_THE INPUT_.
────────────────
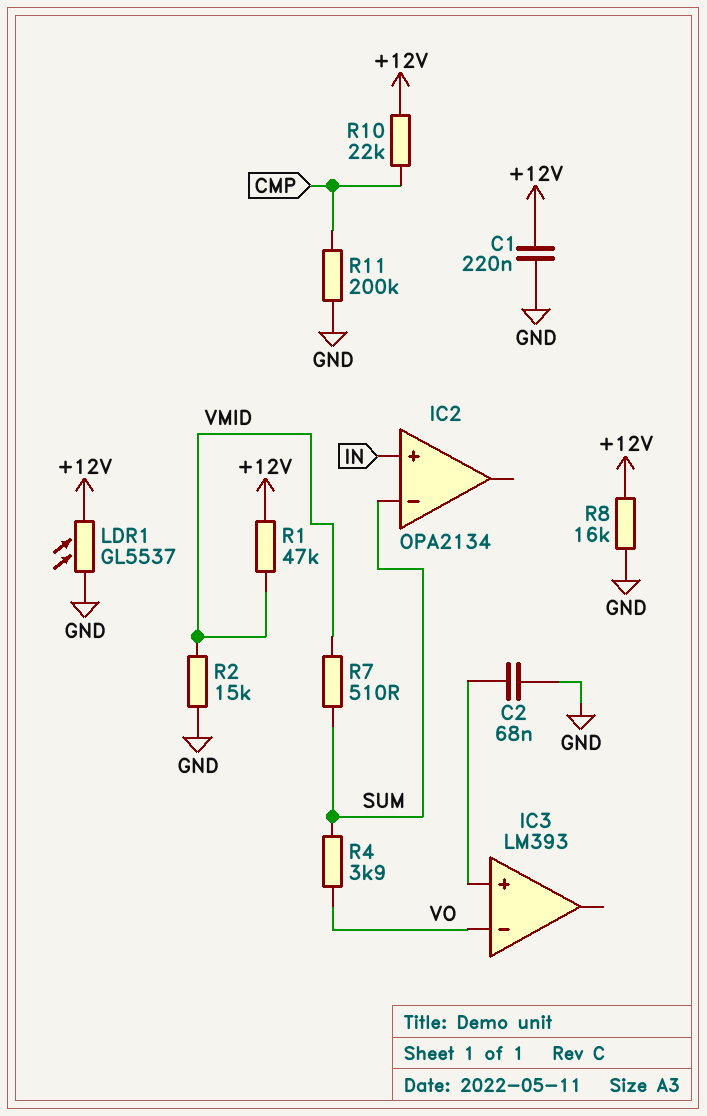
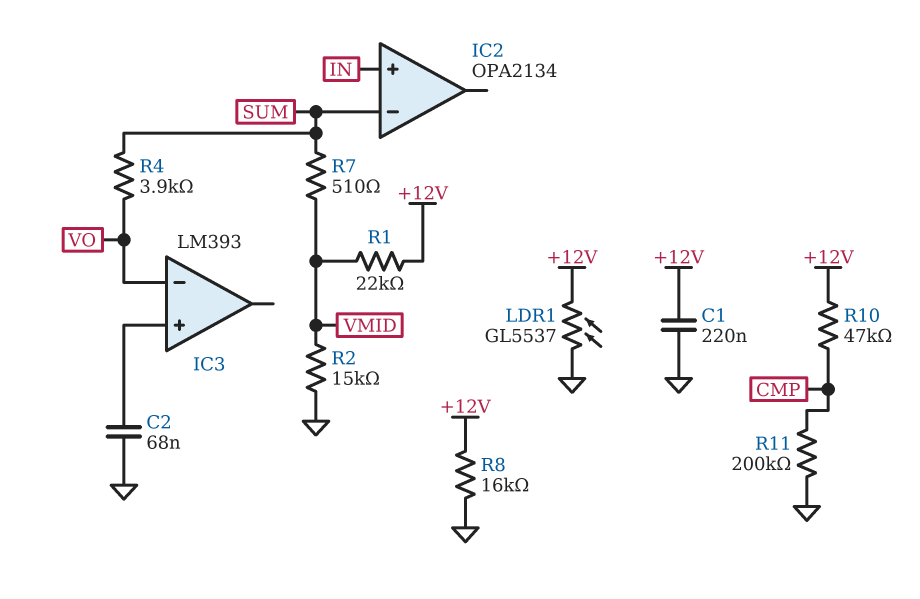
R1: 47k (+12V, VMID) -> 22k (+12V, VMID)
R10: 22k (+12V, CMP) -> 47k (+12V, CMP)

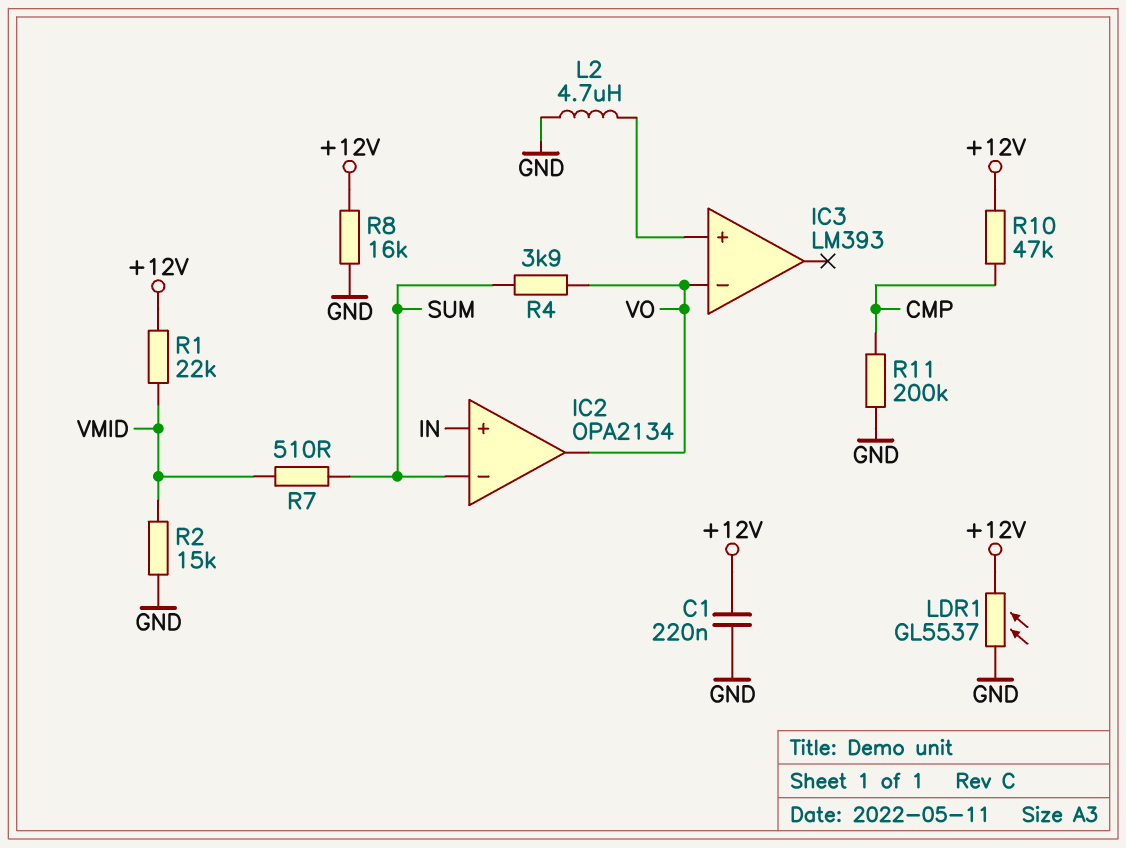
C2: 68nF (GND, IC3/in+) -> none
IC2 pin out: none -> VO
L2: none -> 4.7uH (GND, IC3/in+)

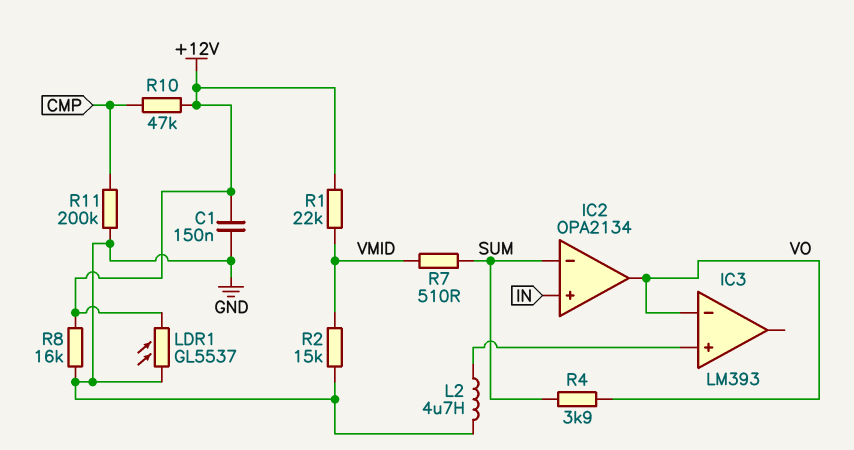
C1: 220nF (+12V, GND) -> 150nF (+12V, GND)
────────────────
_WHAT YOU WILL DO_. Please print the line that contains "R10: 22k (+12V, CMP) -> 47k (+12V, CMP)" along with every later line of the material, exactly, through the last one. Leave pictures out of the copy.

_COMPLETED TASK_.
R10: 22k (+12V, CMP) -> 47k (+12V, CMP)

C2: 68nF (GND, IC3/in+) -> none
IC2 pin out: none -> VO
L2: none -> 4.7uH (GND, IC3/in+)

C1: 220nF (+12V, GND) -> 150nF (+12V, GND)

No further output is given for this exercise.